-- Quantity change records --
Content starts

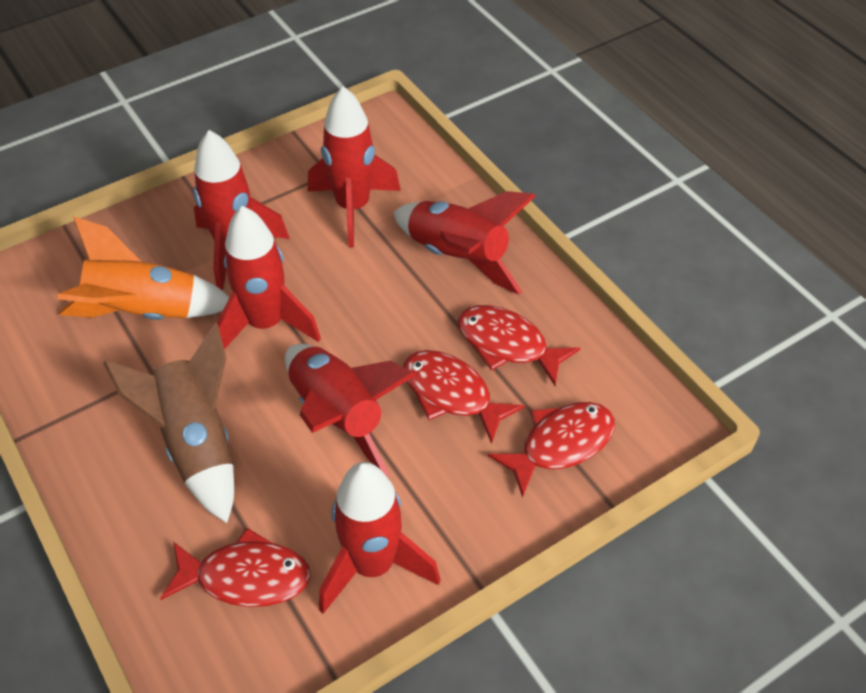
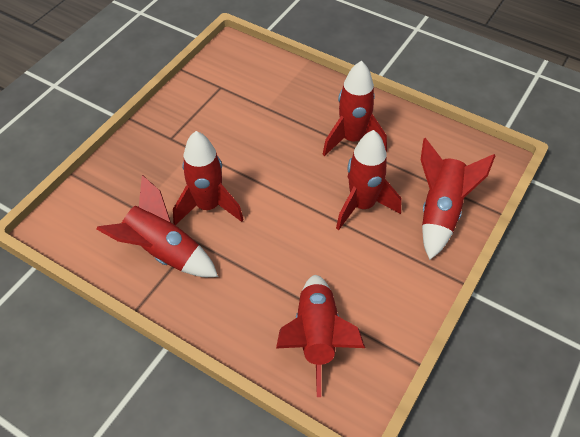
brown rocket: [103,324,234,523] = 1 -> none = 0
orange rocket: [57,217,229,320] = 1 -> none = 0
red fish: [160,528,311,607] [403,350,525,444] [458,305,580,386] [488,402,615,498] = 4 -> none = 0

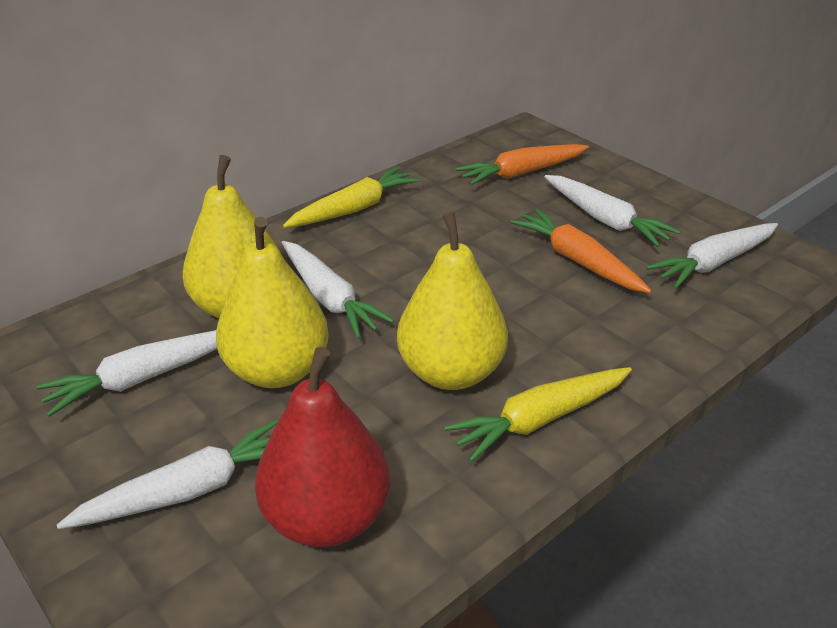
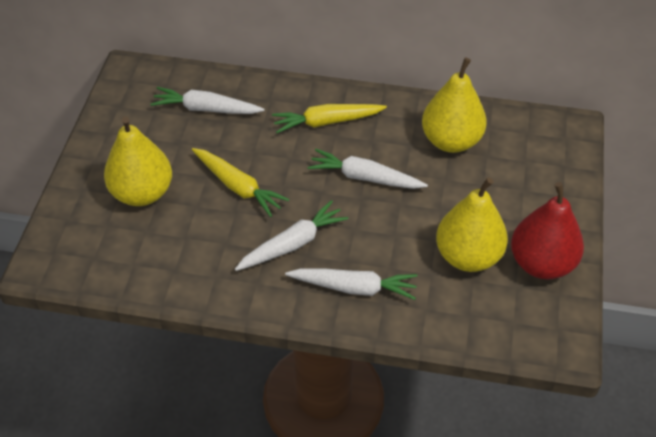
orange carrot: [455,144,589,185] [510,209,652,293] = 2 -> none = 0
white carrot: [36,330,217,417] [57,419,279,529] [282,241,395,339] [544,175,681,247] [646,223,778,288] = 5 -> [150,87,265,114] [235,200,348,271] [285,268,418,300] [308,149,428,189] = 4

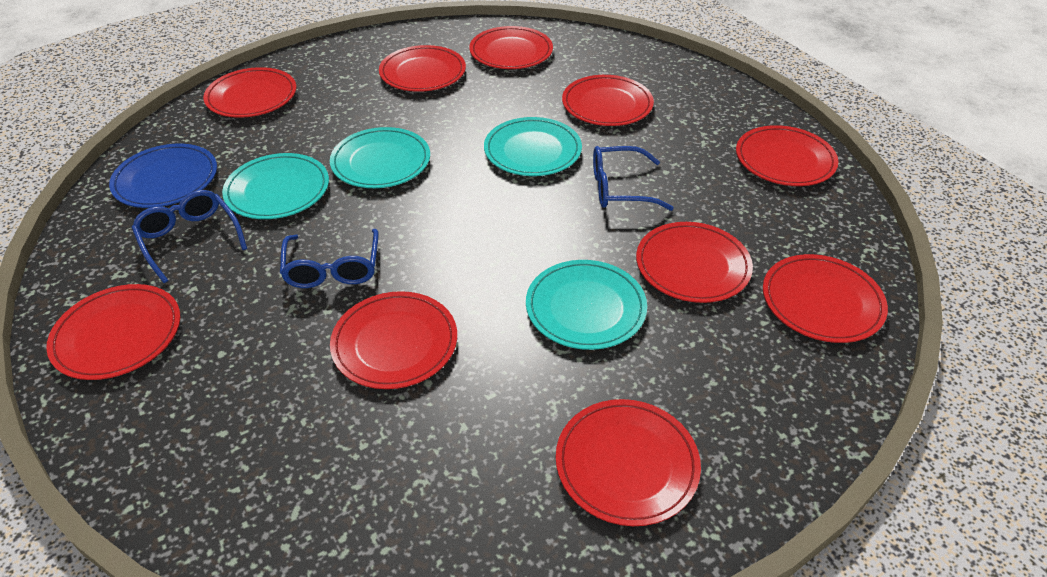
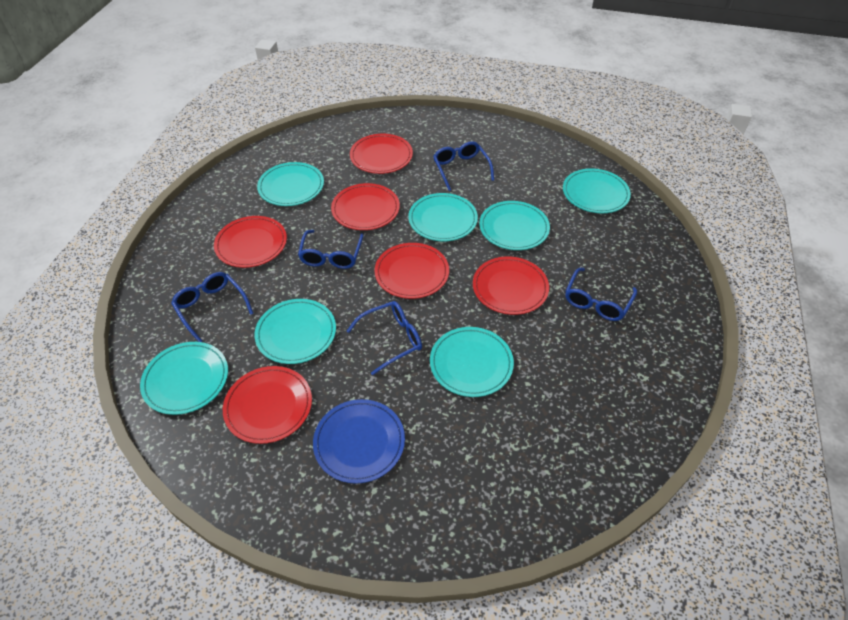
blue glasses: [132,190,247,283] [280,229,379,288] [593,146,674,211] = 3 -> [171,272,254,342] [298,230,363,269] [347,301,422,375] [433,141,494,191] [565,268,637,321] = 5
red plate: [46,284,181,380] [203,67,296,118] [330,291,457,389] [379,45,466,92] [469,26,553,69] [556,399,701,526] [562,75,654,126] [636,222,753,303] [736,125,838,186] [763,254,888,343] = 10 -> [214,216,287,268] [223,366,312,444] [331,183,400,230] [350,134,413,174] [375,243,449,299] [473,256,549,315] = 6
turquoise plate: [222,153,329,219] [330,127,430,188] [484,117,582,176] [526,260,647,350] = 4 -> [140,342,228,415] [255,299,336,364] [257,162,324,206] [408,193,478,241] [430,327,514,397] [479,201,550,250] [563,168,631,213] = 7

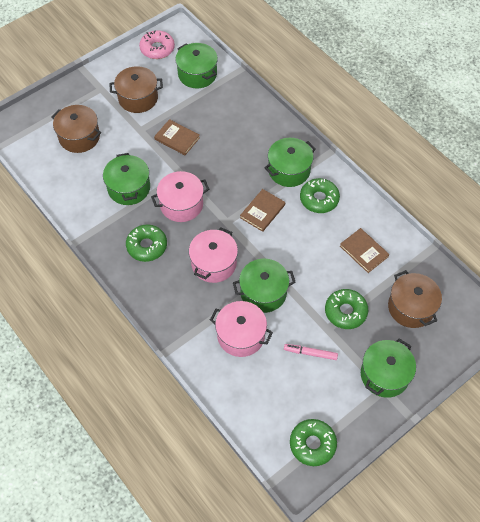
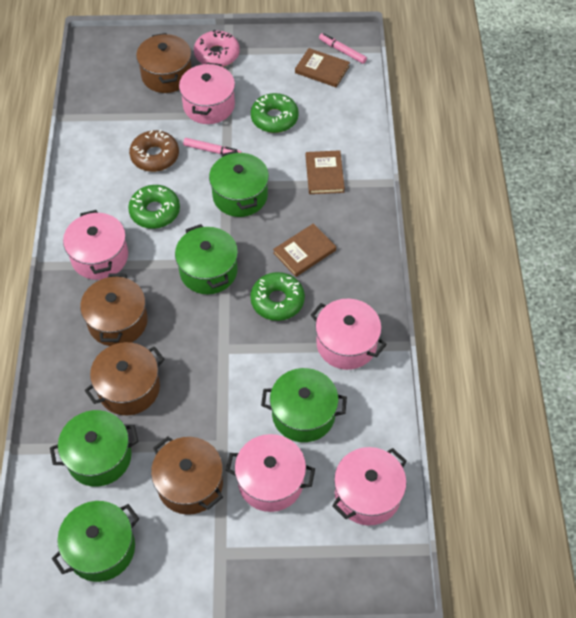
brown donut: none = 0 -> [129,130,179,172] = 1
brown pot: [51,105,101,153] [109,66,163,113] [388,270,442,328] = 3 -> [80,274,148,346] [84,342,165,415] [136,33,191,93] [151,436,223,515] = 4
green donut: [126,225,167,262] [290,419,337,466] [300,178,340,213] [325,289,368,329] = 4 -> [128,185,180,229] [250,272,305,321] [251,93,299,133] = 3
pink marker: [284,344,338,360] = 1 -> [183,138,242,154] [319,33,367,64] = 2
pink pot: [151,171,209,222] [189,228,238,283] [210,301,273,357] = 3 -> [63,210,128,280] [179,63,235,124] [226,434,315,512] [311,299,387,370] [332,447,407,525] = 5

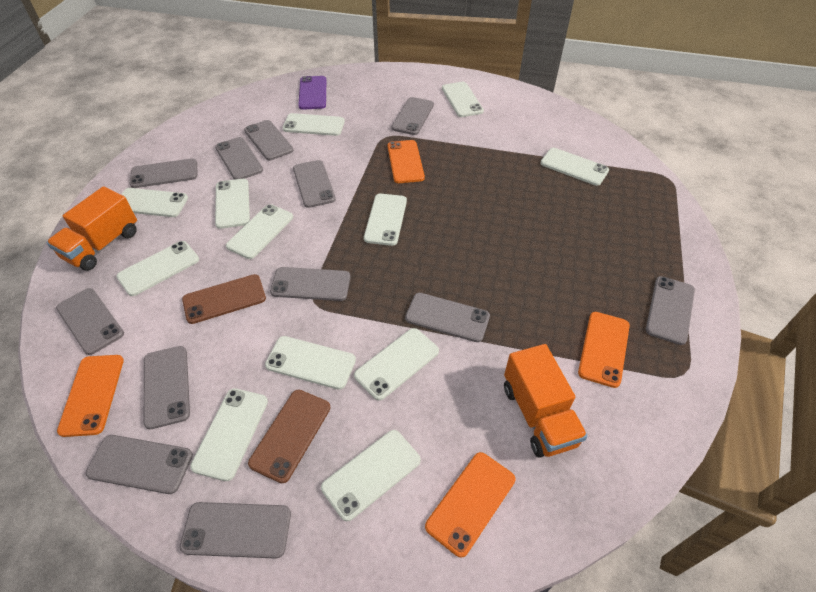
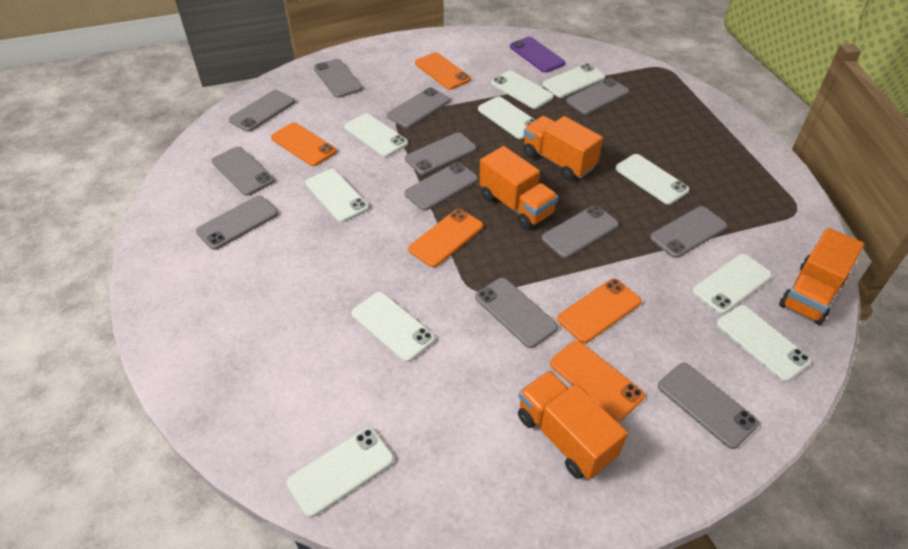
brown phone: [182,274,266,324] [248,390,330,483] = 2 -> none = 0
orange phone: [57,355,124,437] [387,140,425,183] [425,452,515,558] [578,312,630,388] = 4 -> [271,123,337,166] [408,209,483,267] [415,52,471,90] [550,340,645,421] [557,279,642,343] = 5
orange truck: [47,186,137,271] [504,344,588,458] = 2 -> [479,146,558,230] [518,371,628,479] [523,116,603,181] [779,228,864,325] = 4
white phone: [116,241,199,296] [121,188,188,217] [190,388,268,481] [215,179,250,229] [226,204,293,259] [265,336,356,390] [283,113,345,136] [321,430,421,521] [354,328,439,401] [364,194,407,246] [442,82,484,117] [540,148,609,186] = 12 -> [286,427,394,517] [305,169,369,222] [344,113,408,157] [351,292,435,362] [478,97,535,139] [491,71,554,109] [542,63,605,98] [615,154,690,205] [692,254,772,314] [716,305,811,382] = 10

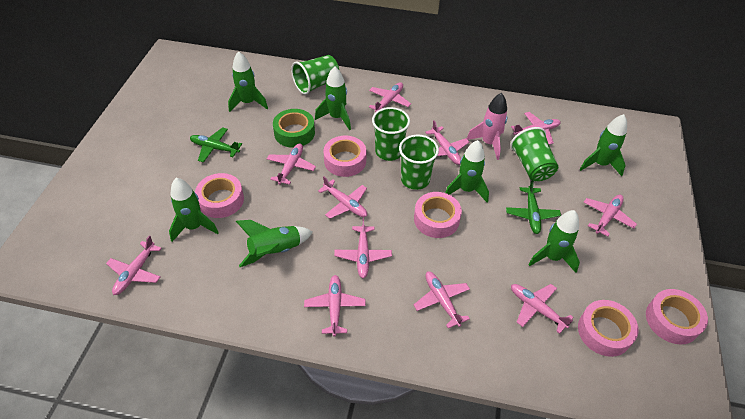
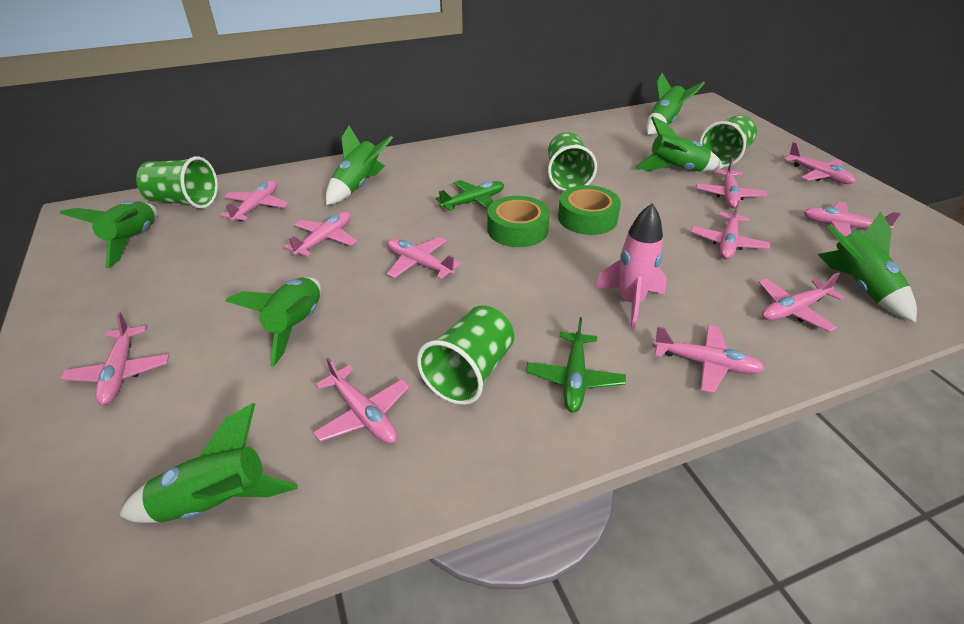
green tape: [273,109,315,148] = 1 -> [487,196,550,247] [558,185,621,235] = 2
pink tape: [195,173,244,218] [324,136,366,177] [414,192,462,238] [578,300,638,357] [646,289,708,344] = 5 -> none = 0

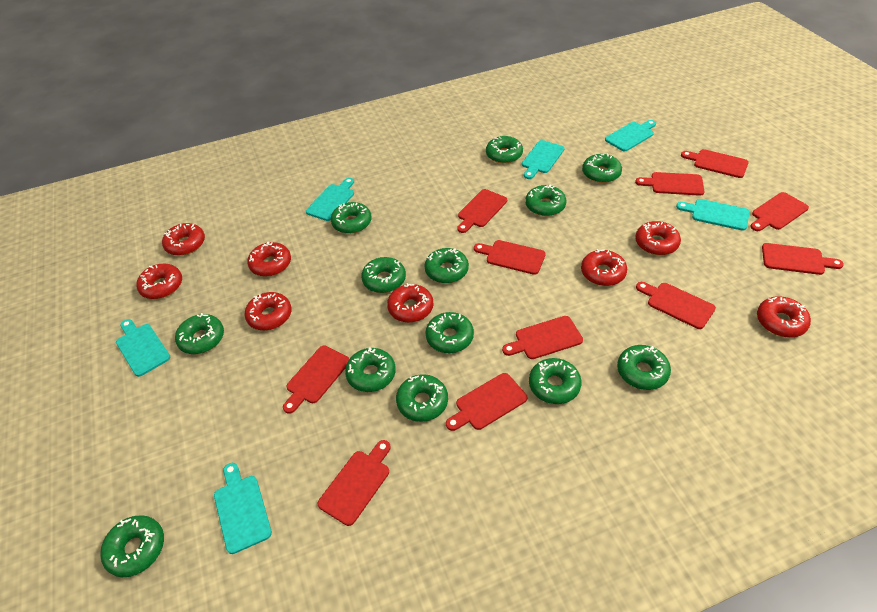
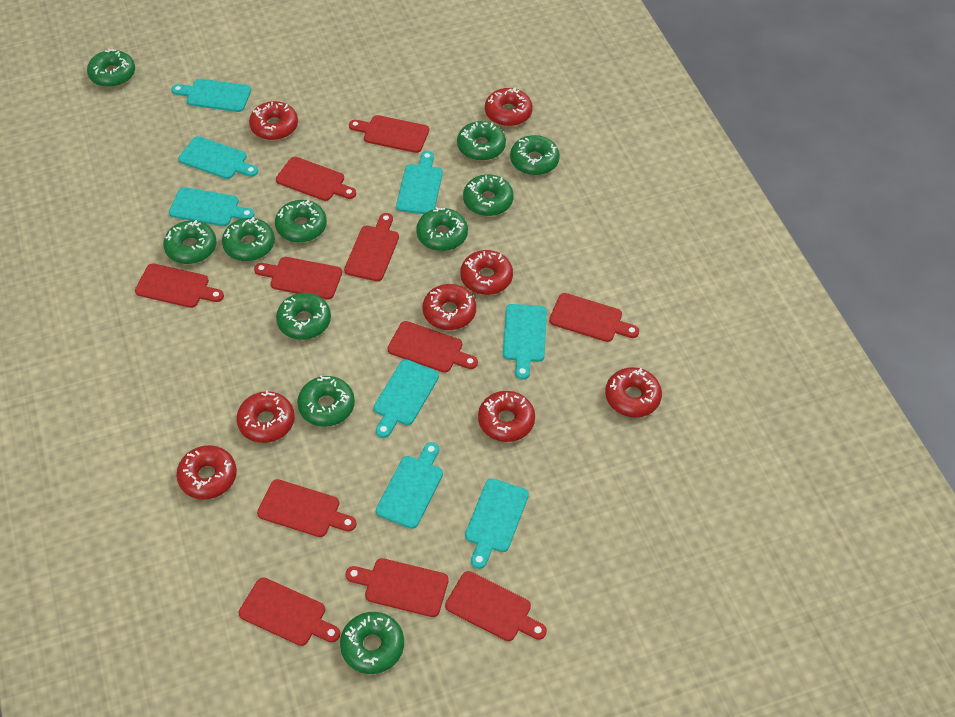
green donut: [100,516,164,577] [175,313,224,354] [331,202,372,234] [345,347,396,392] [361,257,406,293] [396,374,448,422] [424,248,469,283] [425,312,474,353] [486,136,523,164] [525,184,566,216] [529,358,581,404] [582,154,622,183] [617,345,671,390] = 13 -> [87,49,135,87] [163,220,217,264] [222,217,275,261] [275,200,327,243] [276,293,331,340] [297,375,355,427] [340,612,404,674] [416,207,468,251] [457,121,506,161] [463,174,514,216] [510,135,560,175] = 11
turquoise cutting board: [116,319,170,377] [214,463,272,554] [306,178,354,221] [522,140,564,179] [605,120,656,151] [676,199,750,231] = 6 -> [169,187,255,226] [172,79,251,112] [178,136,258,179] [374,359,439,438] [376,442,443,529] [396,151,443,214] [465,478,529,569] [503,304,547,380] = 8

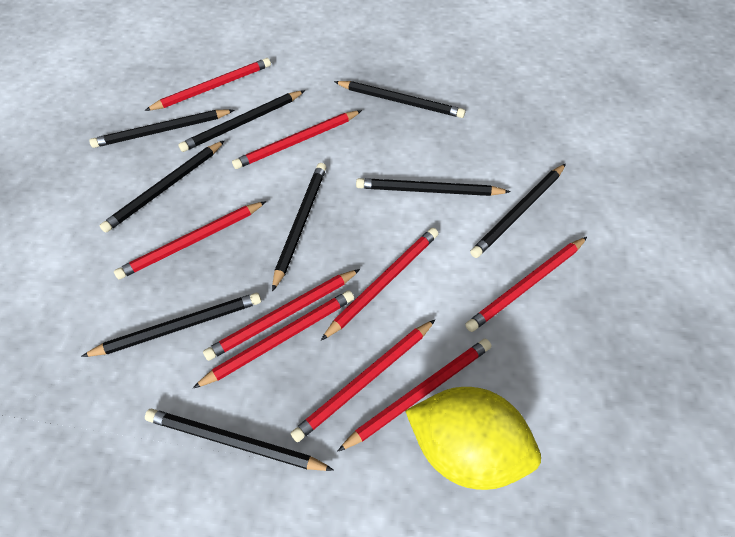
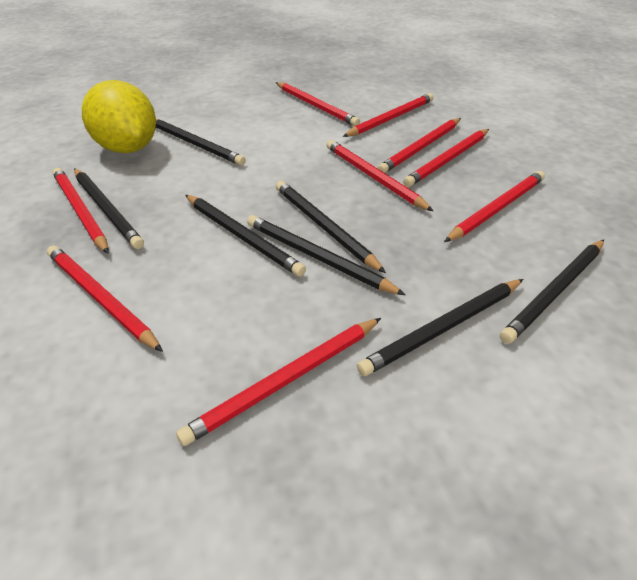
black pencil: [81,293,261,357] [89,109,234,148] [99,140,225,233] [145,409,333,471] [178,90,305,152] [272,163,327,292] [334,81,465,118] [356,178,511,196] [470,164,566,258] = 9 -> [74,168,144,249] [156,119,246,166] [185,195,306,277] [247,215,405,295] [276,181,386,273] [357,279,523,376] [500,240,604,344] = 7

Content ends

-- Work instructions --
Set the pictures aside and retype exactly the lines above from the line with "red plate: [46,284,181,380]" to the line with "brown donut: none", both included, adding no others.

-- Result for this task --
red plate: [46,284,181,380] [203,67,296,118] [330,291,457,389] [379,45,466,92] [469,26,553,69] [556,399,701,526] [562,75,654,126] [636,222,753,303] [736,125,838,186] [763,254,888,343] = 10 -> [214,216,287,268] [223,366,312,444] [331,183,400,230] [350,134,413,174] [375,243,449,299] [473,256,549,315] = 6
turquoise plate: [222,153,329,219] [330,127,430,188] [484,117,582,176] [526,260,647,350] = 4 -> [140,342,228,415] [255,299,336,364] [257,162,324,206] [408,193,478,241] [430,327,514,397] [479,201,550,250] [563,168,631,213] = 7

brown donut: none = 0 -> [129,130,179,172] = 1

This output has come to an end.